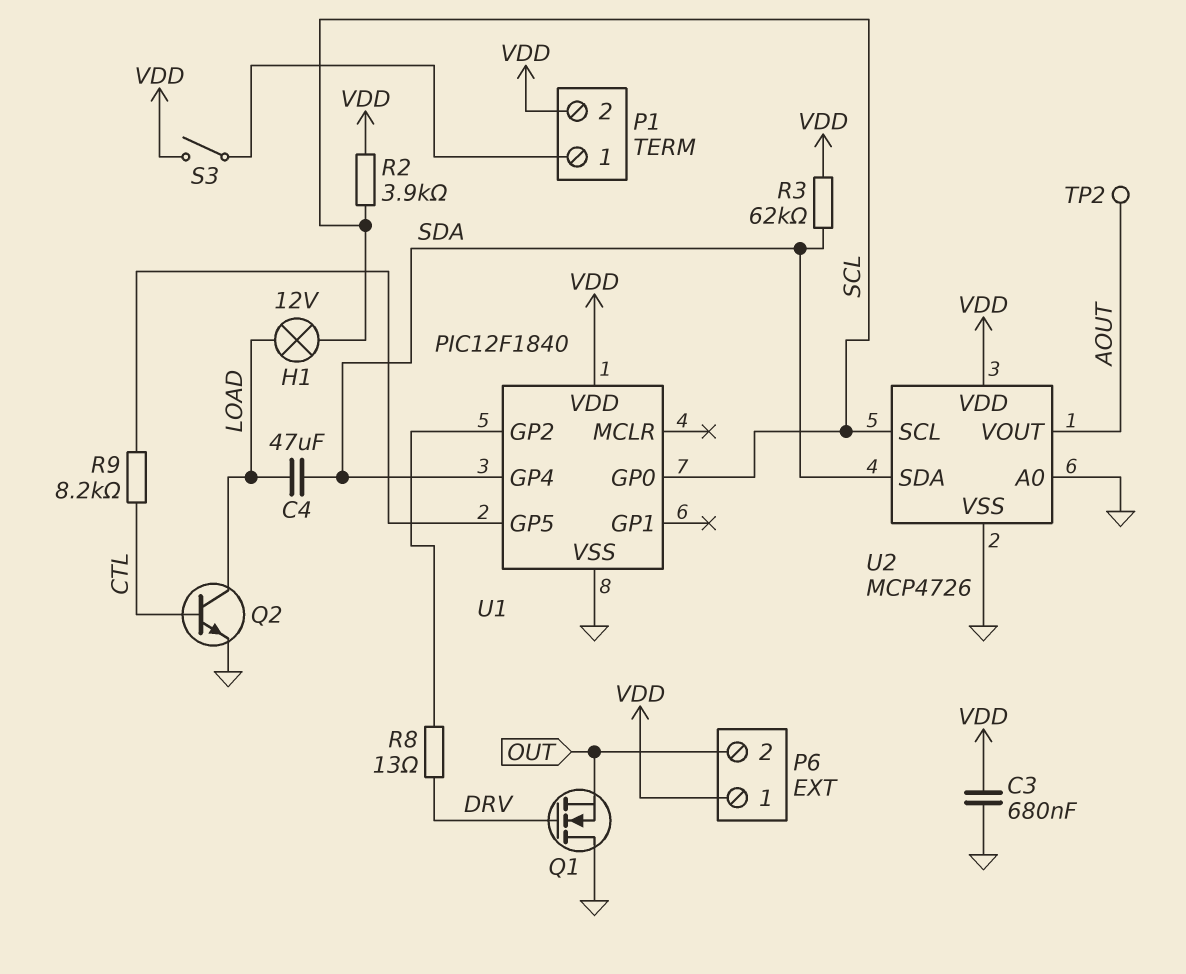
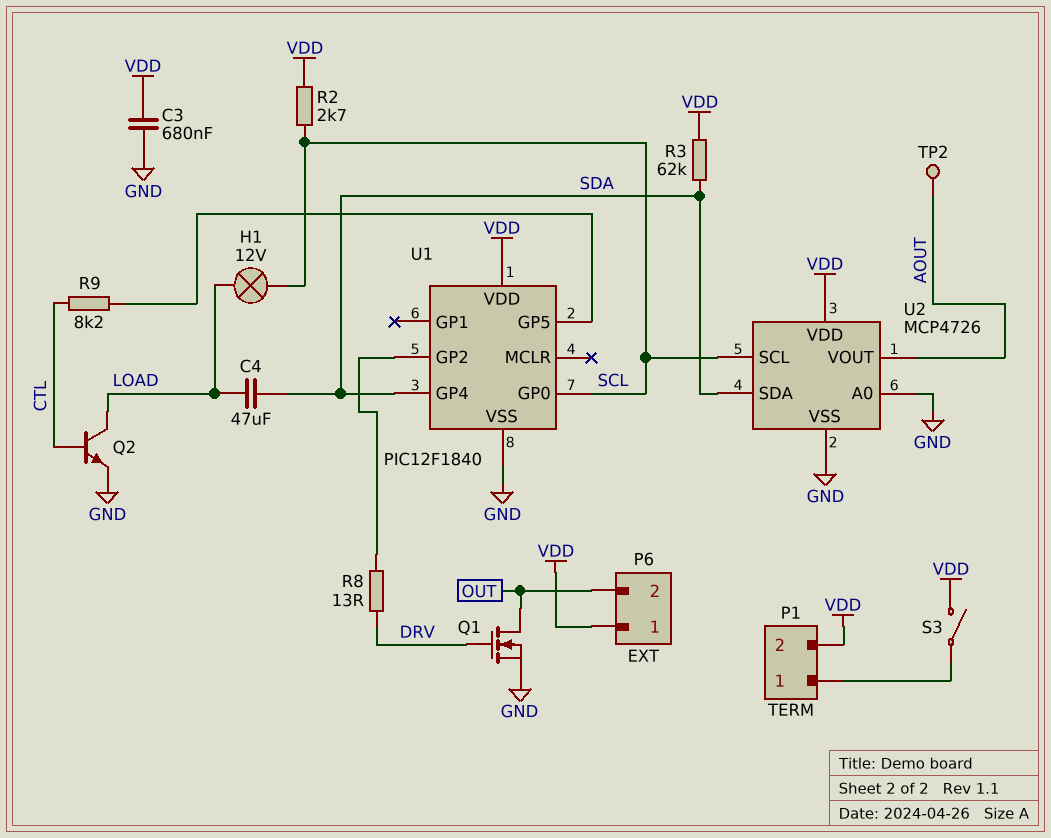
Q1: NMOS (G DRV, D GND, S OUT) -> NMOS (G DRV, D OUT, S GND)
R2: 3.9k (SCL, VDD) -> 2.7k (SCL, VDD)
==
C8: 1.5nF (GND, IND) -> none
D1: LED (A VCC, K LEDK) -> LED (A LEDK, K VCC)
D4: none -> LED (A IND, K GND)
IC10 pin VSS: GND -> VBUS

▸ Try it: Your answer should be the lines above, from the line containing "D1: LED (A VCC, K" up to and including the line containing "IC10 pin VSS: GND -> VBUS", reproduced exactly and with nothing else.

▸ Reply to the task:
D1: LED (A VCC, K LEDK) -> LED (A LEDK, K VCC)
D4: none -> LED (A IND, K GND)
IC10 pin VSS: GND -> VBUS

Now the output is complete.